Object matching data
━━━━

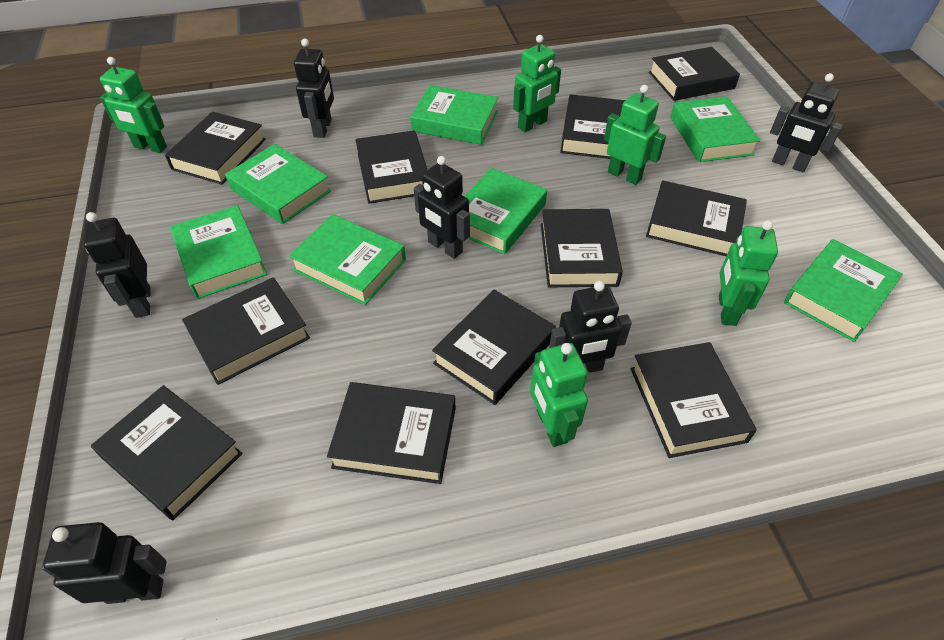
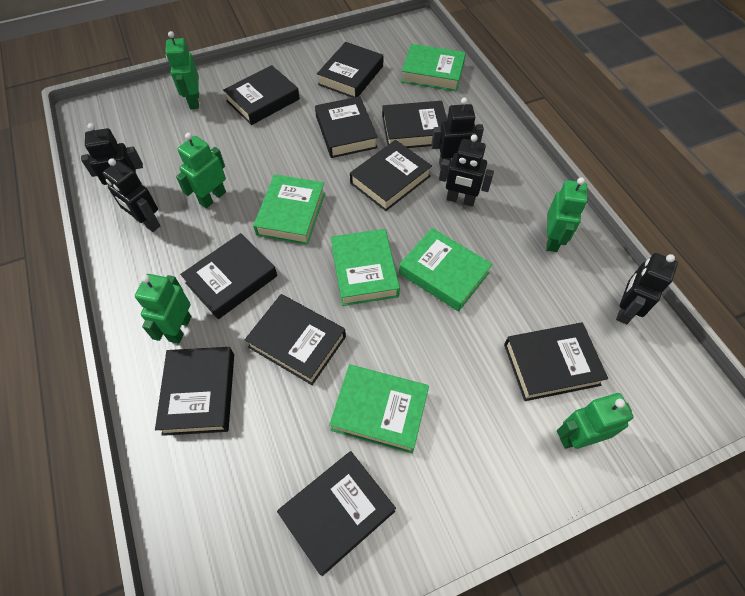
black book: 11 -> 10
black robot: 6 -> 5
green book: 7 -> 5

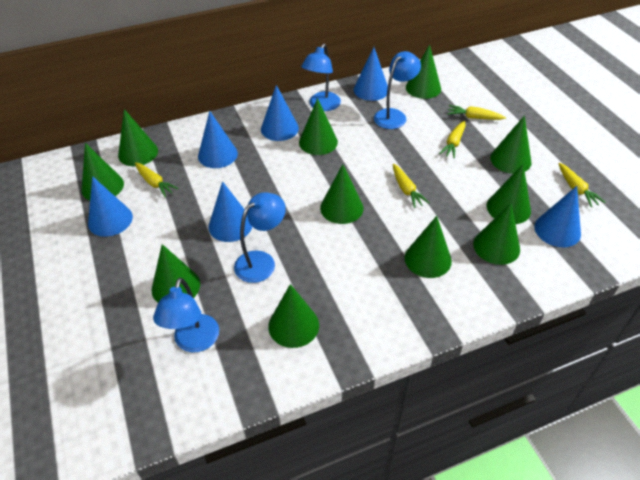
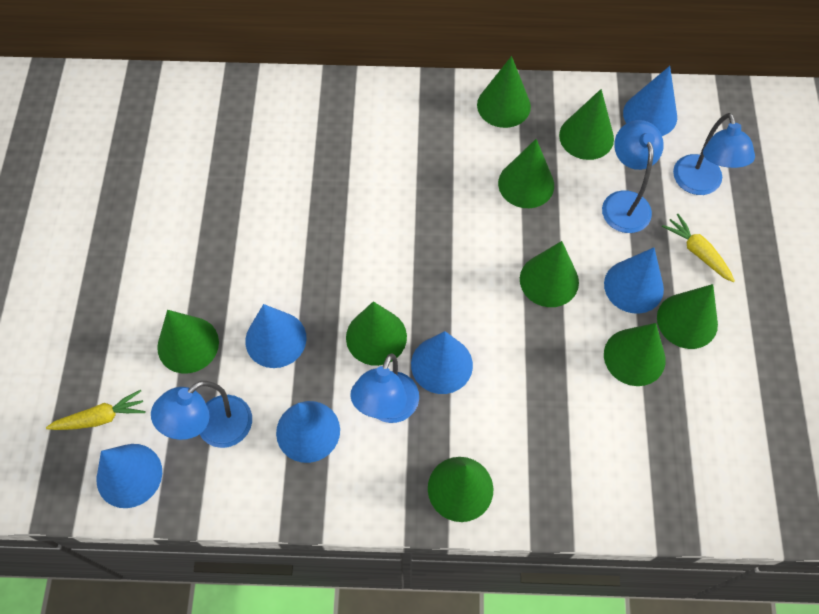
green cone: 11 -> 9
yellow carrot: 5 -> 2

━━━━

▸ **PROBLEM DESCRIPTION**
Copy each line of the records precisely and drop any images they hold.

▸ **SOLUTION TO THIS TASK**
black book: 11 -> 10
black robot: 6 -> 5
green book: 7 -> 5

green cone: 11 -> 9
yellow carrot: 5 -> 2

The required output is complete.